Saved entries:
********************
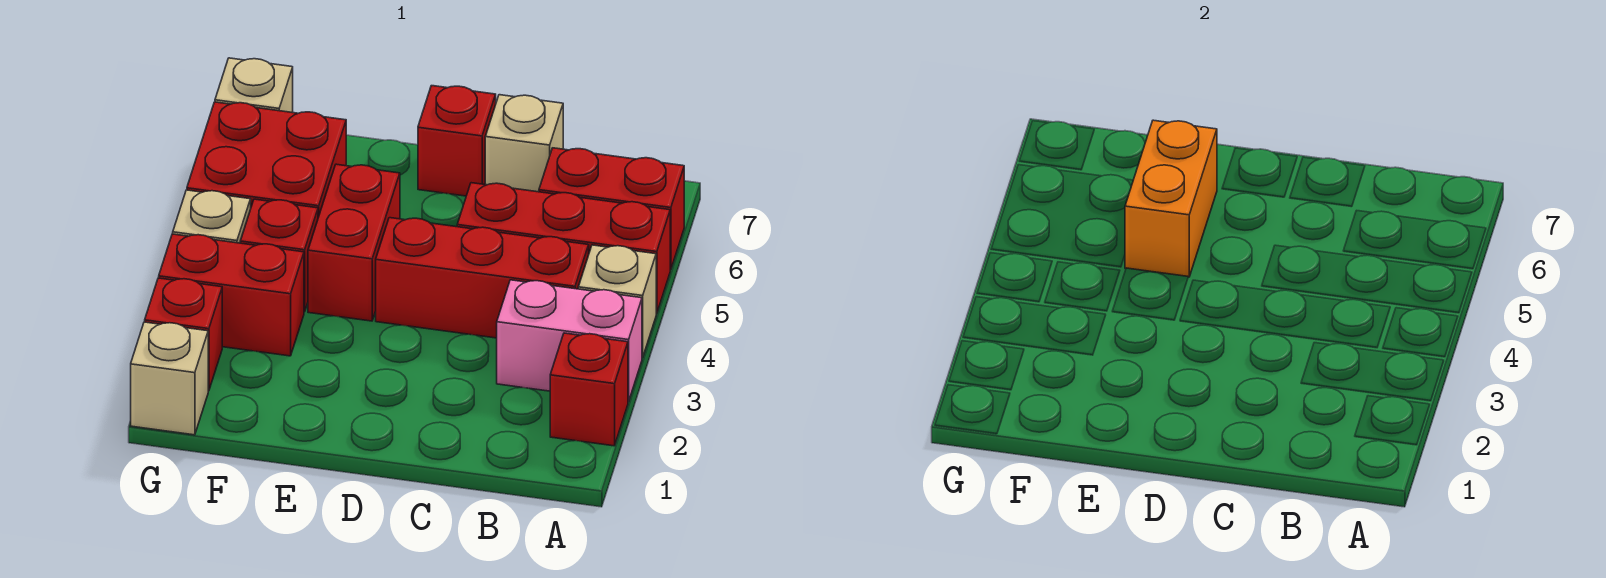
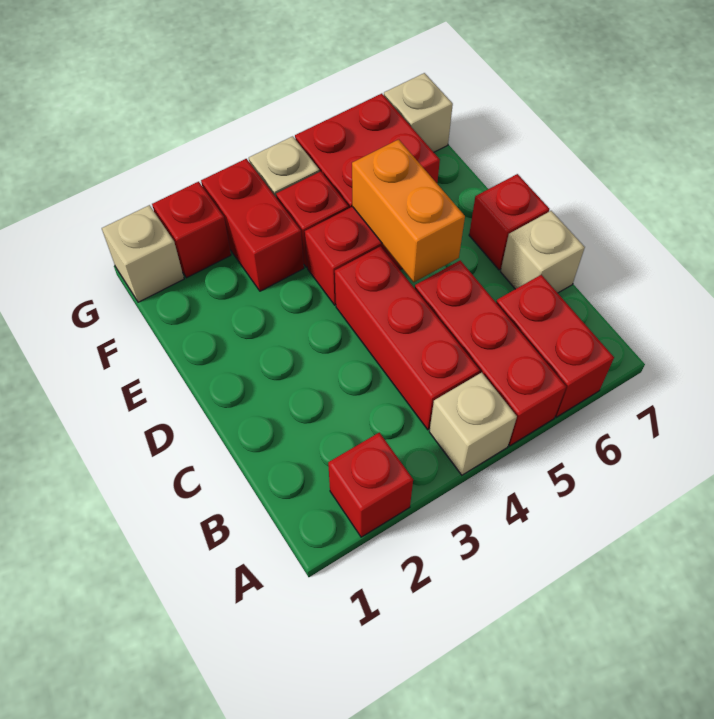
pink brick A3:B3 level 1 -> none
orange brick E5:E6 level 2 -> orange brick D5:E5 level 2

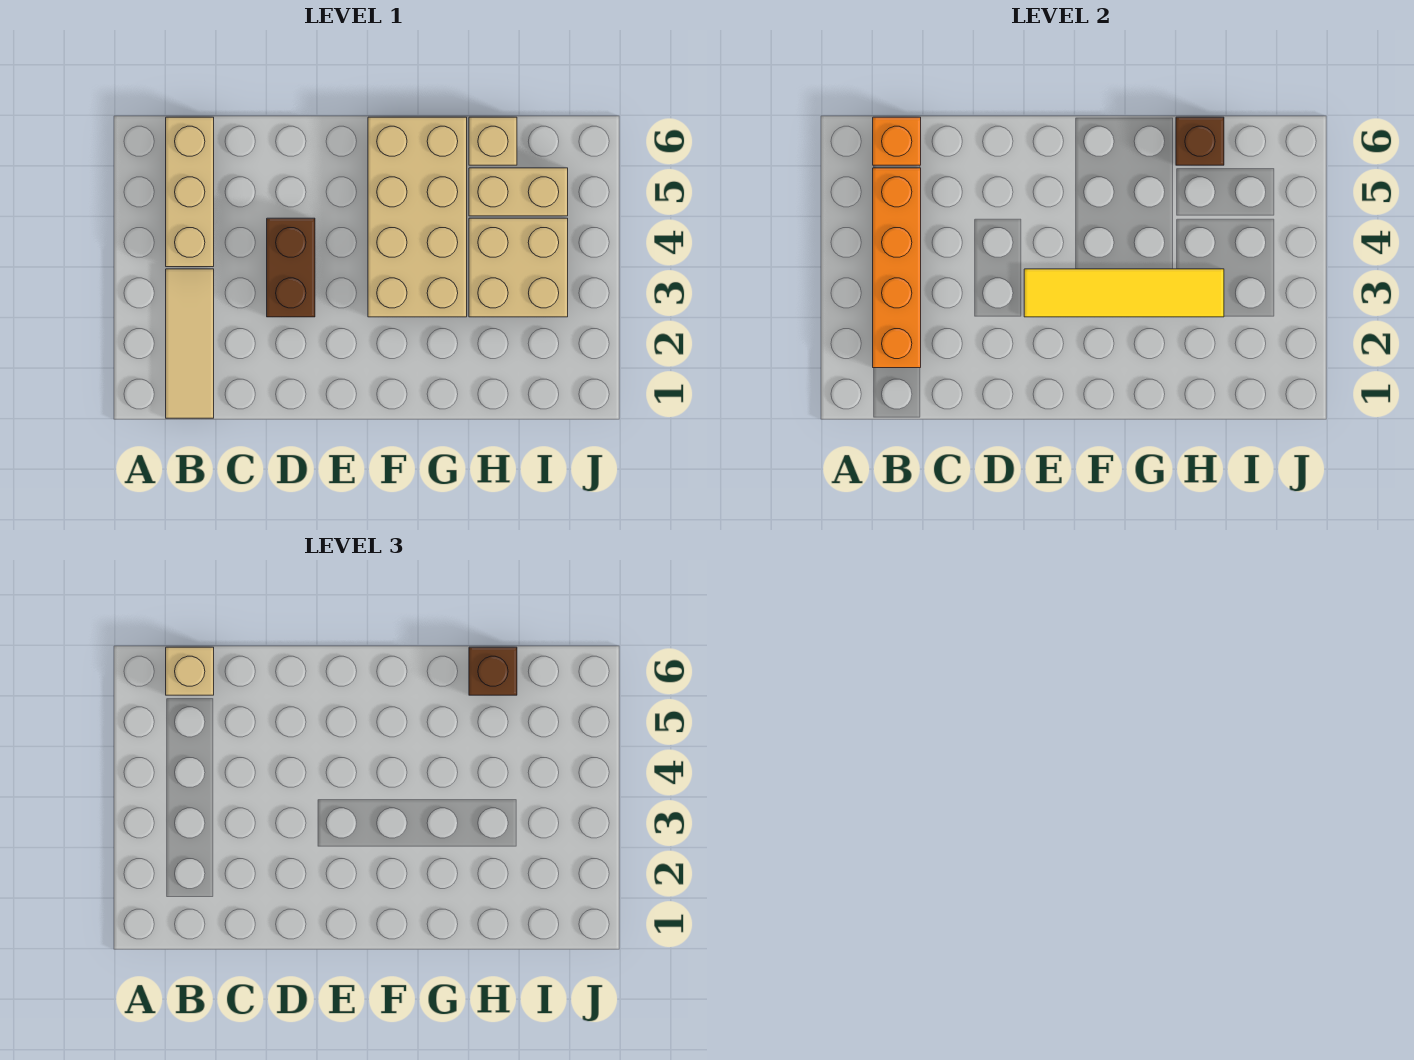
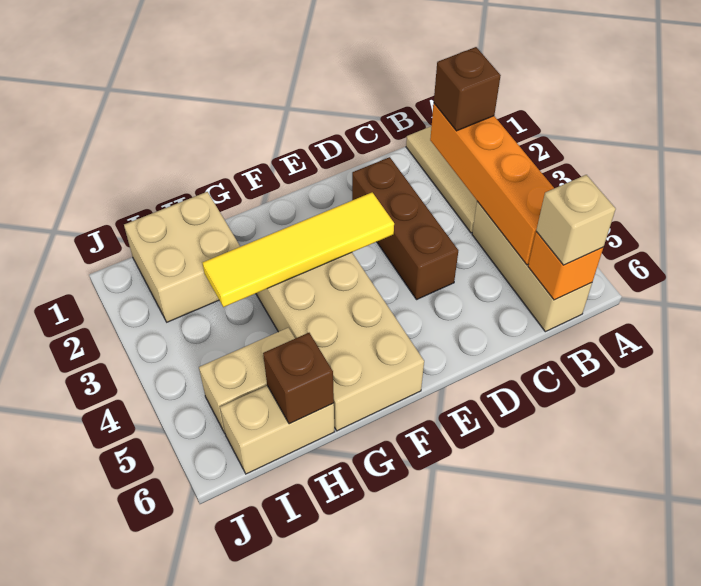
brown brick D3:D4 level 1 -> brown brick D2:D4 level 1
tan brick H3:I4 level 1 -> tan brick H1:I2 level 1
tan brick H6 level 1 -> tan brick H6:I6 level 1
brown brick H6 level 3 -> brown brick B2 level 3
********************
**What you need to do**
Pictures excluded, set down all the entries exactly.

**Solution below**
pink brick A3:B3 level 1 -> none
orange brick E5:E6 level 2 -> orange brick D5:E5 level 2

brown brick D3:D4 level 1 -> brown brick D2:D4 level 1
tan brick H3:I4 level 1 -> tan brick H1:I2 level 1
tan brick H6 level 1 -> tan brick H6:I6 level 1
brown brick H6 level 3 -> brown brick B2 level 3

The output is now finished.